• TASK PROMPT: The answer must consist of each line below that contains the string "round".

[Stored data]
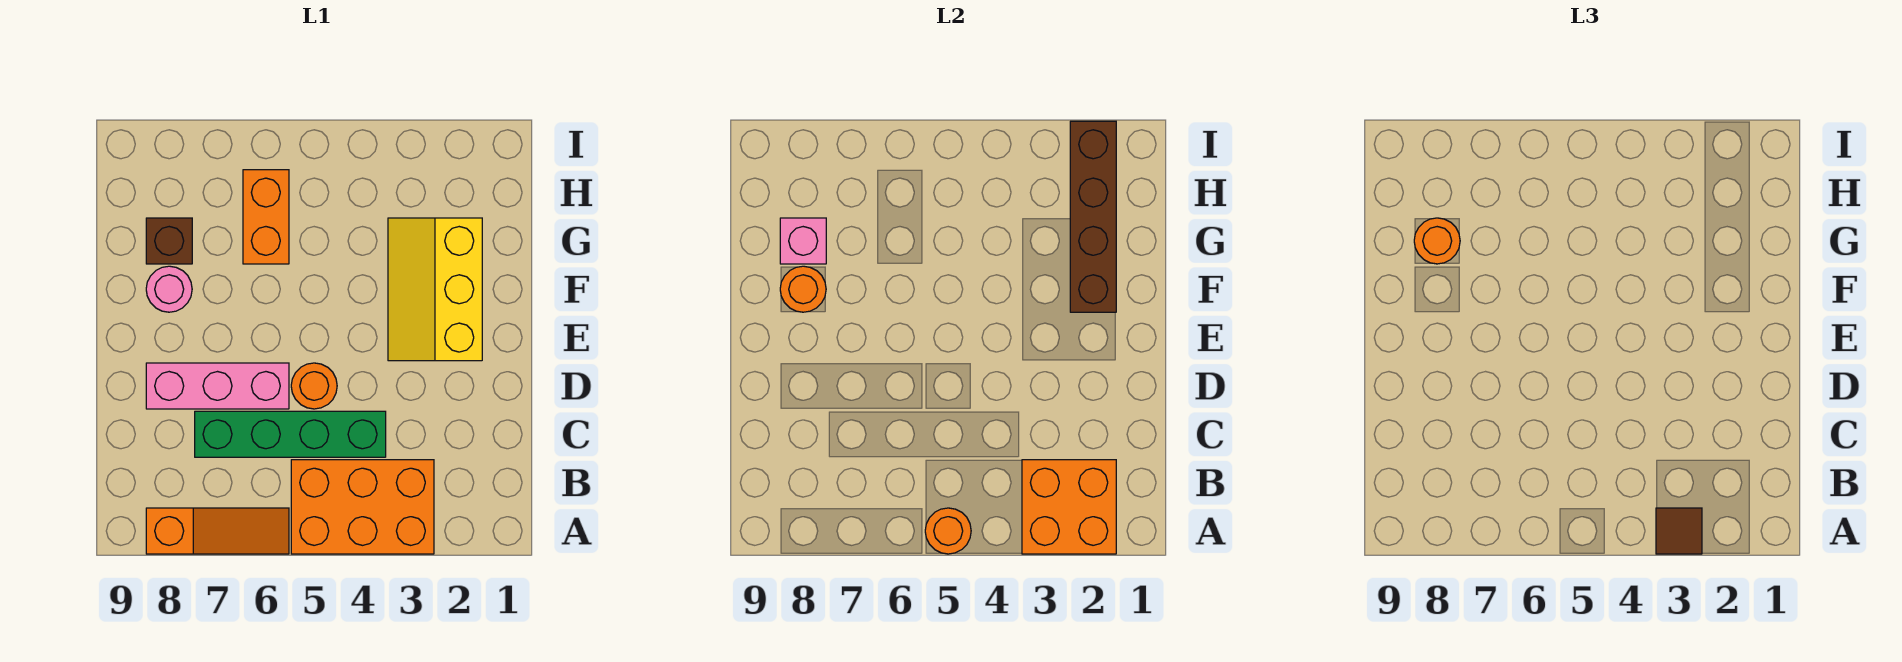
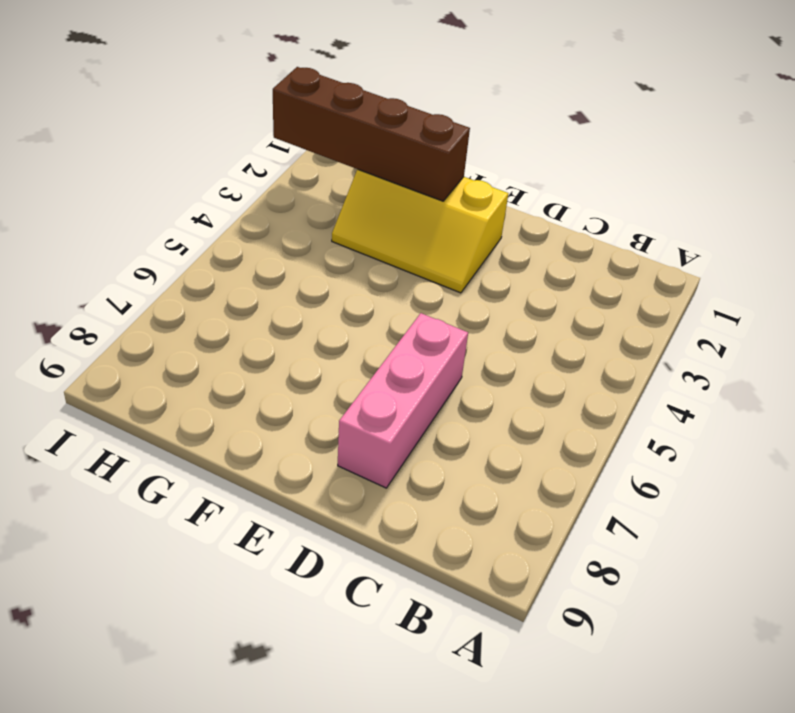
none -> orange brick A3:B5 level 1
none -> orange slope A6:A8 level 1 top 8
none -> green brick C4:C7 level 1

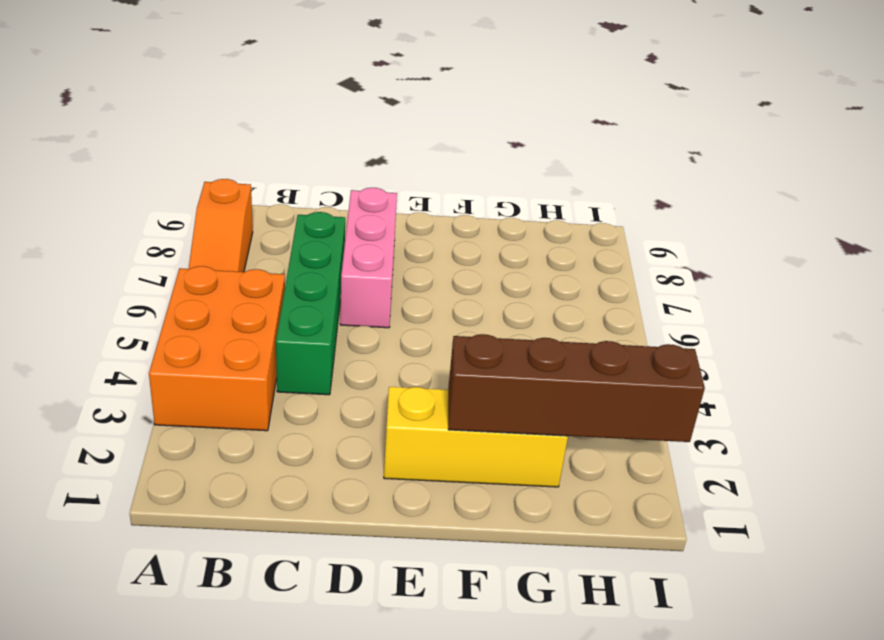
none -> orange round brick D5 level 1
none -> pink round brick F8 level 1
none -> orange brick G6:H6 level 1

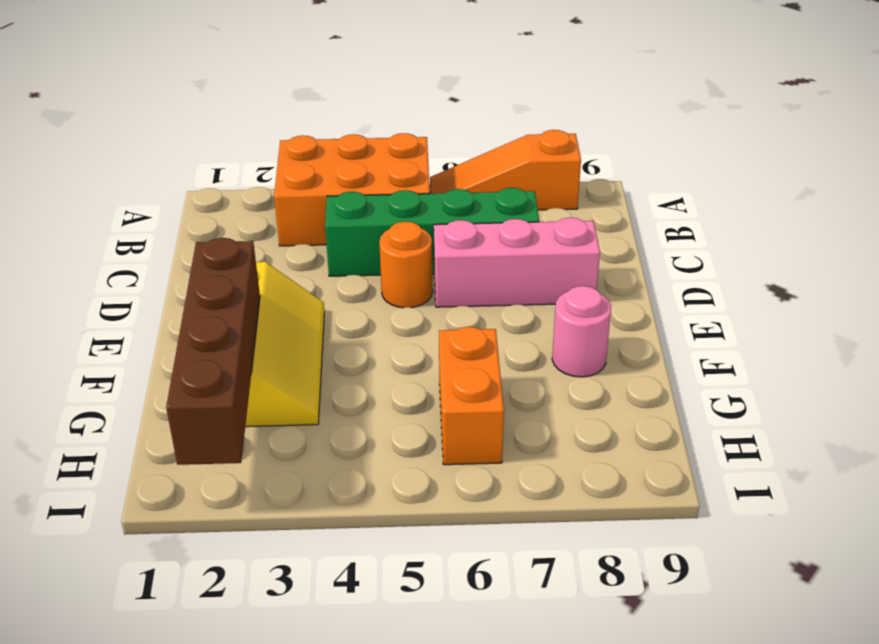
none -> brown brick G8 level 1
none -> orange brick A2:B3 level 2
none -> orange round brick A5 level 2

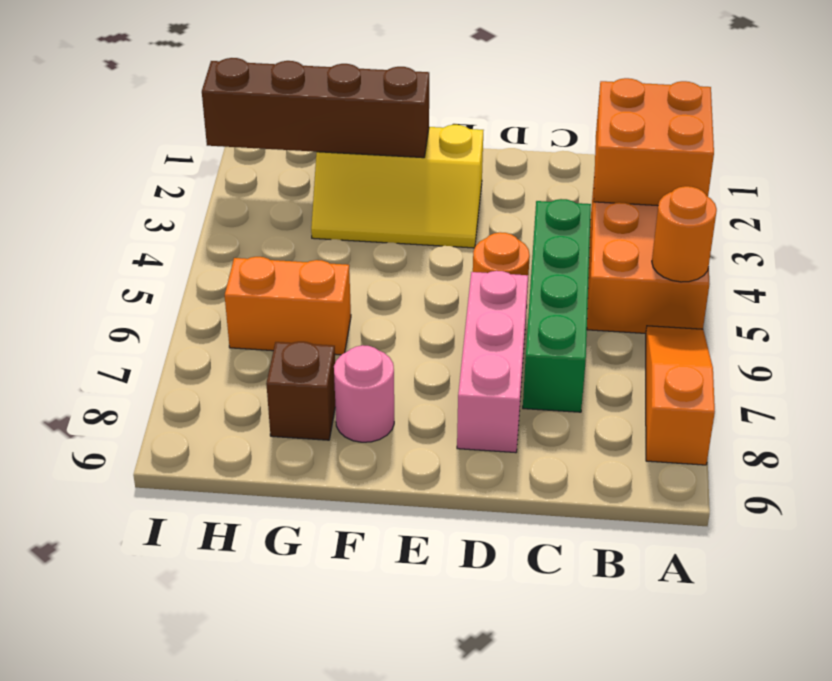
none -> orange round brick F8 level 2
none -> pink brick G8 level 2
none -> brown tile A3 level 3

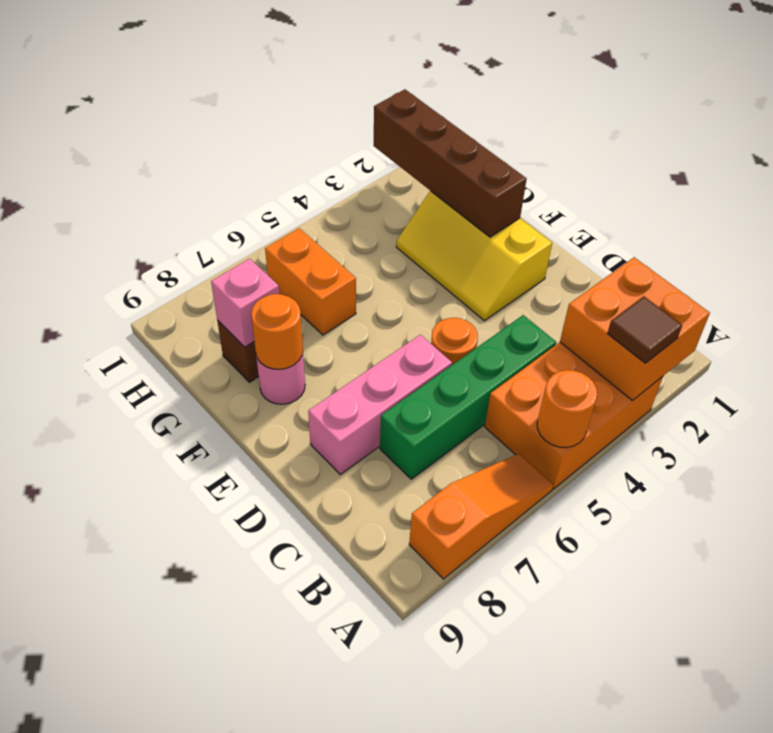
none -> orange round brick G8 level 3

• RESPONSE TO THE TASK:
none -> orange round brick D5 level 1
none -> pink round brick F8 level 1
none -> orange round brick A5 level 2
none -> orange round brick F8 level 2
none -> orange round brick G8 level 3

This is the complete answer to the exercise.